> _Problem description_
Would you retype the line that contains "Someone took away the gobelet" and all lines following it to the end of the entries below, exactly and without pictures?

########

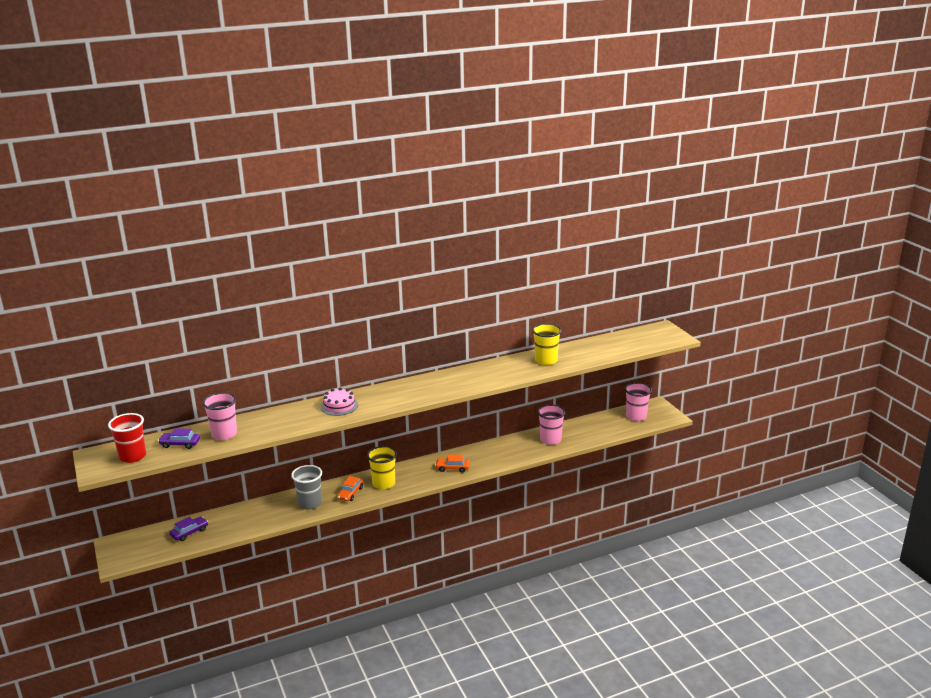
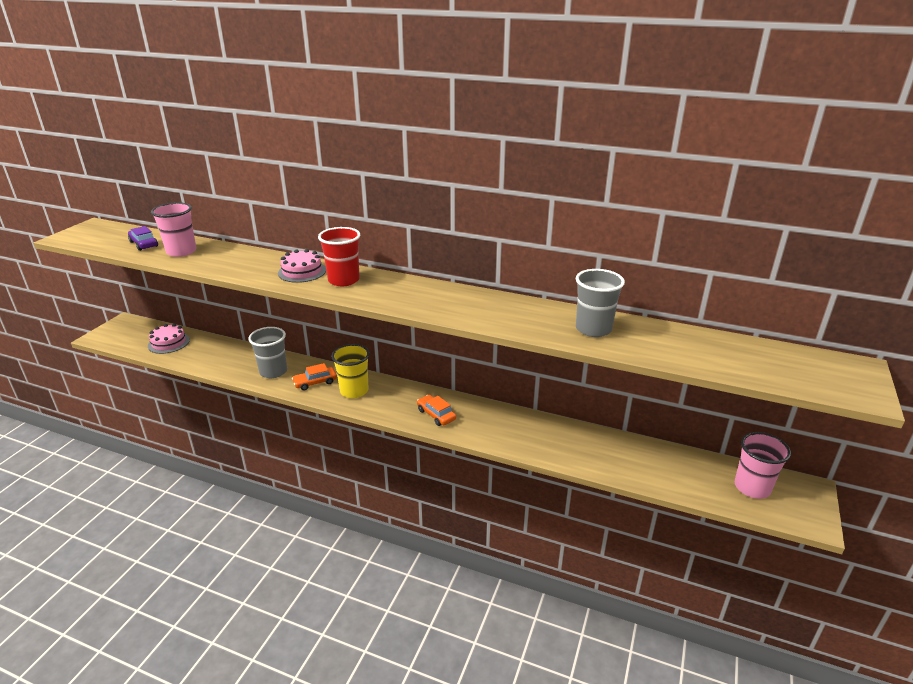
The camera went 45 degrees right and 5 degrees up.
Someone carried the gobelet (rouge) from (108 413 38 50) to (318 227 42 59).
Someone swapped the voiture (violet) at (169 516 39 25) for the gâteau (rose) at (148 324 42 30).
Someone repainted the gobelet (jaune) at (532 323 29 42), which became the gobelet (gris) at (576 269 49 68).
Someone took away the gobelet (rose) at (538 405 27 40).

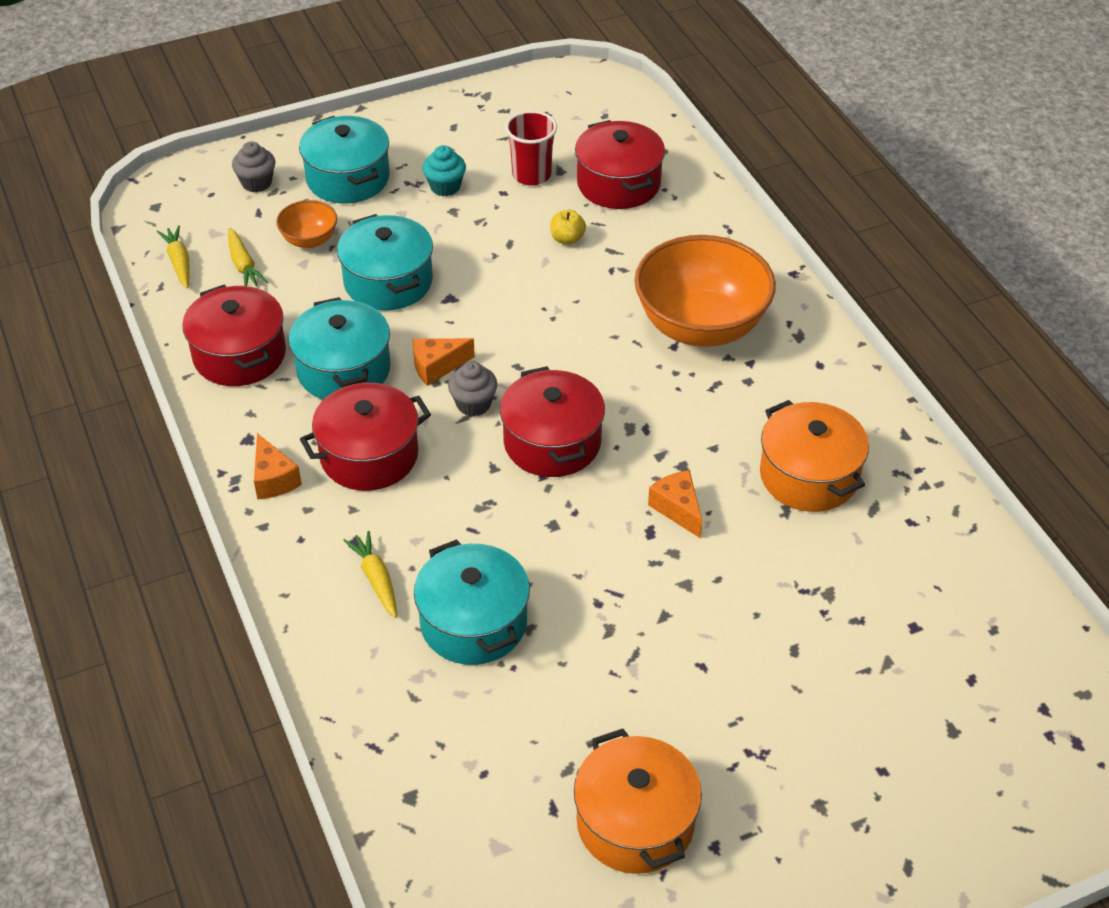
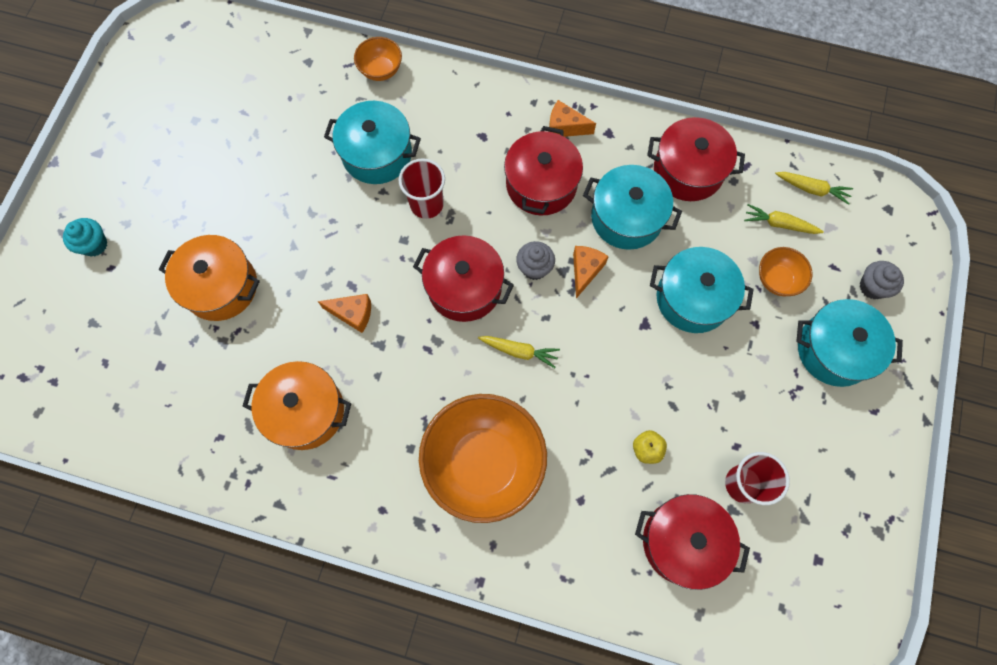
The camera went 130 degrees right and 25 degrees up.
Someone carried the carotte (jaune) from (343 531 54 87) to (478 336 82 32).
Someone carried the muffin (turquoise) from (423 145 43 52) to (63 218 45 39).
Someone carried the marmite (orange) from (574 729 128 145) to (159 235 101 86).
Someone put down the bol (orange) at (354 37 48 44).
Someone put down the gobelet (rouge) at (398 158 47 61).

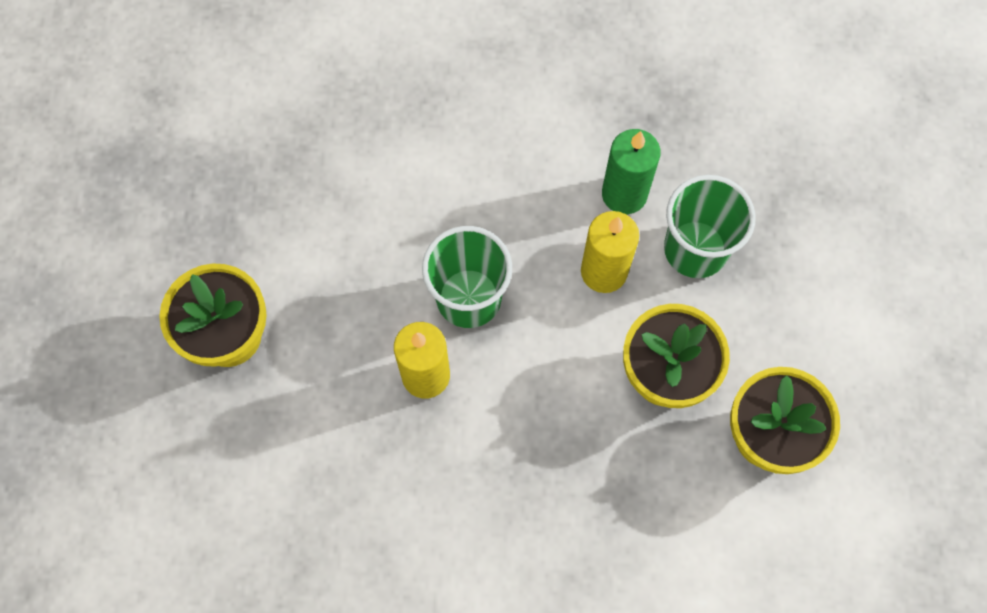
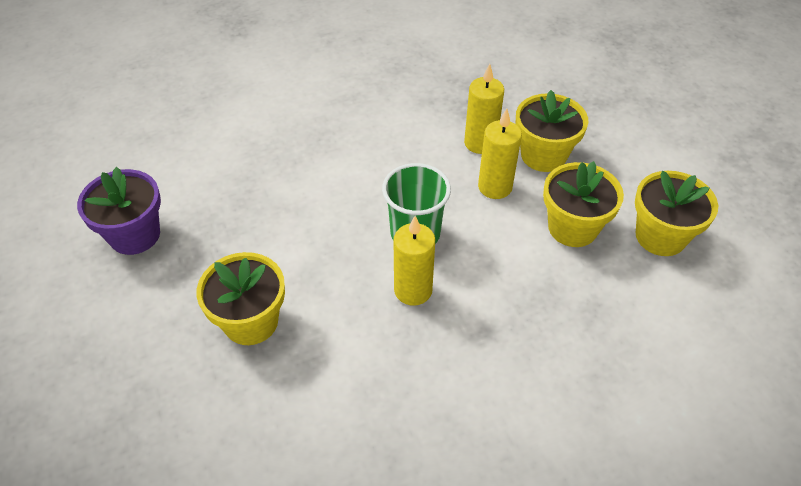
The camera went 25 degrees left and 20 degrees down.
Someone repainted the bougie (vert) at (602 129 59 85), which became the bougie (jaune) at (464 64 40 90).
Someone swapped the gobelet (vert) at (664 175 92 103) for the pot de fleurs (jaune) at (516 90 73 82).
Someone put down the pot de fleurs (violet) at (77 167 84 88).

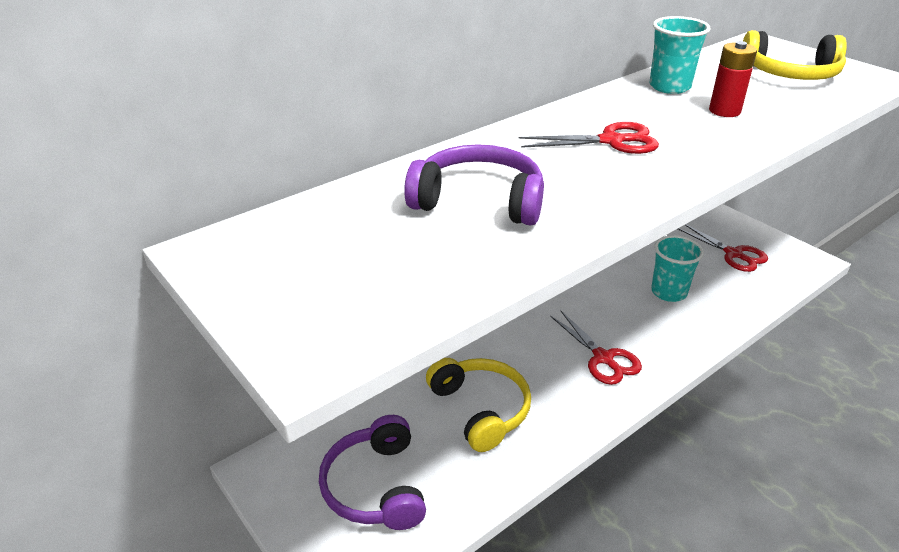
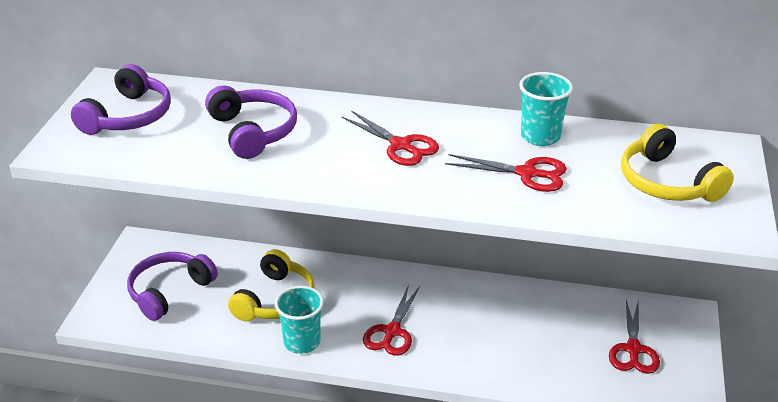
The camera went 50 degrees right and 0 degrees up.
Someone carried the gobelet (turquoise) from (651 235 53 67) to (275 286 49 68).
Someone swapped the pile (rouge) at (709 41 48 76) for the ciseaux (rouge) at (445 154 122 38).
Someone put down the casque audio (violet) at (71 64 100 71).

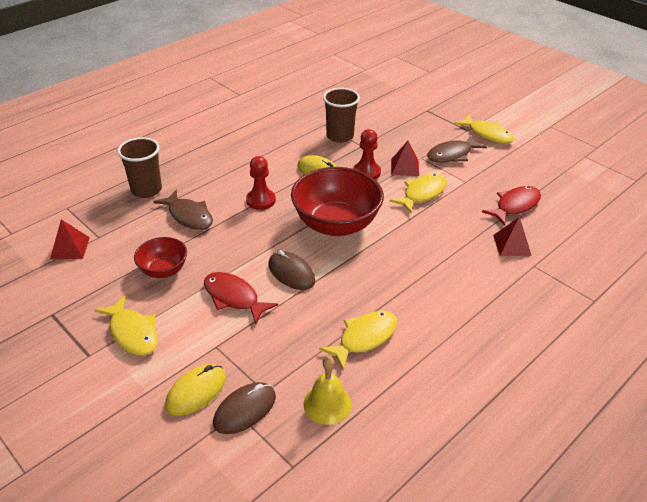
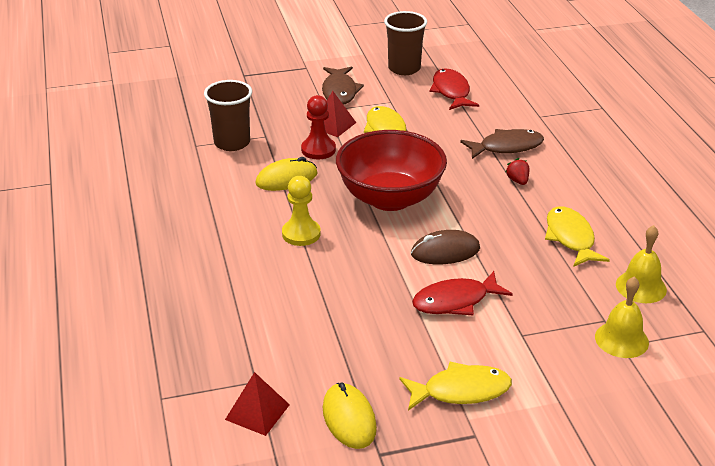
The camera went 60 degrees left and 5 degrees down.
Someone carried the gobelet (marron) from (117 137 45 61) to (384 11 43 64).
Someone took away the bol (rouge) at (134 237 53 41).
Someone carried the poisson (marron) from (153 190 60 40) to (460 129 84 30).
Someone carried the souris (jaune) from (165 364 61 52) to (323 382 54 67).
Someone swapped the souris (marron) at (213 382 63 52) for the cloche (jaune) at (595 276 54 82).
Someone repainted the pion (rouge) at (246 156 30 54), which became the pion (jaune) at (282 176 39 70).
Someone took away the poisson (jaune) at (454 114 60 30).
Someone took away the pyramide (rouge) at (493 217 39 39).
Someone put down the fraise (rouge) at (505 158 24 27).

########

> _Result for this exercise_
Someone took away the gobelet (rose) at (538 405 27 40).

The camera went 130 degrees right and 25 degrees up.
Someone carried the carotte (jaune) from (343 531 54 87) to (478 336 82 32).
Someone carried the muffin (turquoise) from (423 145 43 52) to (63 218 45 39).
Someone carried the marmite (orange) from (574 729 128 145) to (159 235 101 86).
Someone put down the bol (orange) at (354 37 48 44).
Someone put down the gobelet (rouge) at (398 158 47 61).

The camera went 25 degrees left and 20 degrees down.
Someone repainted the bougie (vert) at (602 129 59 85), which became the bougie (jaune) at (464 64 40 90).
Someone swapped the gobelet (vert) at (664 175 92 103) for the pot de fleurs (jaune) at (516 90 73 82).
Someone put down the pot de fleurs (violet) at (77 167 84 88).

The camera went 50 degrees right and 0 degrees up.
Someone carried the gobelet (turquoise) from (651 235 53 67) to (275 286 49 68).
Someone swapped the pile (rouge) at (709 41 48 76) for the ciseaux (rouge) at (445 154 122 38).
Someone put down the casque audio (violet) at (71 64 100 71).

The camera went 60 degrees left and 5 degrees down.
Someone carried the gobelet (marron) from (117 137 45 61) to (384 11 43 64).
Someone took away the bol (rouge) at (134 237 53 41).
Someone carried the poisson (marron) from (153 190 60 40) to (460 129 84 30).
Someone carried the souris (jaune) from (165 364 61 52) to (323 382 54 67).
Someone swapped the souris (marron) at (213 382 63 52) for the cloche (jaune) at (595 276 54 82).
Someone repainted the pion (rouge) at (246 156 30 54), which became the pion (jaune) at (282 176 39 70).
Someone took away the poisson (jaune) at (454 114 60 30).
Someone took away the pyramide (rouge) at (493 217 39 39).
Someone put down the fraise (rouge) at (505 158 24 27).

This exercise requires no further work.